Write the listing out again, all of it, word for word.

▶ **Records provided**:

● ● ● ● ● ● ●

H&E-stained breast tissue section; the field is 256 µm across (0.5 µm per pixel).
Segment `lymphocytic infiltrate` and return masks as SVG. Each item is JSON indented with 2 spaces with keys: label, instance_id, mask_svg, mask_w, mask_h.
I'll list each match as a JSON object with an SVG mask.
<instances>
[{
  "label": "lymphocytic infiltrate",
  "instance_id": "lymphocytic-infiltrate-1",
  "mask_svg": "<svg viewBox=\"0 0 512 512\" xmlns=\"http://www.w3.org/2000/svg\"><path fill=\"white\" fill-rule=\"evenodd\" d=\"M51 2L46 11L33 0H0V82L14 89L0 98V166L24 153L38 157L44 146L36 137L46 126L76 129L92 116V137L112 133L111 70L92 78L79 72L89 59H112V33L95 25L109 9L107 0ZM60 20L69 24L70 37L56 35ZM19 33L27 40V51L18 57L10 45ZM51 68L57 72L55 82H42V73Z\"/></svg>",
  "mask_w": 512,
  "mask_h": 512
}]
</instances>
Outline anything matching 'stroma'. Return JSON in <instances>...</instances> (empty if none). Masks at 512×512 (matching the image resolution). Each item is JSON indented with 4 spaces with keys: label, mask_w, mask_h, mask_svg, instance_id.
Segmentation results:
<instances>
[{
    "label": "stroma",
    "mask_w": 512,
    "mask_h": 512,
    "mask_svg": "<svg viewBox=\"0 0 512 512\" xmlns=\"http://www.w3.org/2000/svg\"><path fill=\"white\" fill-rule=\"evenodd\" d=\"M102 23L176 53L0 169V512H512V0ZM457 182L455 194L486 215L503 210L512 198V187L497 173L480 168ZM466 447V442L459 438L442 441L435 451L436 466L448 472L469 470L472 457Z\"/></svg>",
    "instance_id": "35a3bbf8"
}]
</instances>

● ● ● ● ● ● ●

▶ **Solved problem**:
H&E-stained breast tissue section; the field is 256 µm across (0.5 µm per pixel).
Segment `lymphocytic infiltrate` and return masks as SVG. Each item is JSON indented with 2 spaces with keys: label, instance_id, mask_svg, mask_w, mask_h.
I'll list each match as a JSON object with an SVG mask.
<instances>
[{
  "label": "lymphocytic infiltrate",
  "instance_id": "lymphocytic-infiltrate-1",
  "mask_svg": "<svg viewBox=\"0 0 512 512\" xmlns=\"http://www.w3.org/2000/svg\"><path fill=\"white\" fill-rule=\"evenodd\" d=\"M51 2L46 11L33 0H0V82L14 89L0 98V166L24 153L38 157L44 146L36 137L46 126L76 129L92 116V137L112 133L111 70L92 78L79 72L89 59H112V33L95 25L109 9L107 0ZM60 20L69 24L70 37L56 35ZM19 33L27 40V51L18 57L10 45ZM51 68L57 72L55 82H42V73Z\"/></svg>",
  "mask_w": 512,
  "mask_h": 512
}]
</instances>
Outline anything matching 'stroma'. Return JSON in <instances>...</instances> (empty if none). Masks at 512×512 (matching the image resolution). Each item is JSON indented with 4 spaces with keys: label, mask_w, mask_h, mask_svg, instance_id.
Segmentation results:
<instances>
[{
    "label": "stroma",
    "mask_w": 512,
    "mask_h": 512,
    "mask_svg": "<svg viewBox=\"0 0 512 512\" xmlns=\"http://www.w3.org/2000/svg\"><path fill=\"white\" fill-rule=\"evenodd\" d=\"M102 23L176 53L0 169V512H512V0ZM457 182L455 194L486 215L503 210L512 198V187L497 173L480 168ZM466 447V442L459 438L442 441L435 451L436 466L448 472L469 470L472 457Z\"/></svg>",
    "instance_id": "35a3bbf8"
}]
</instances>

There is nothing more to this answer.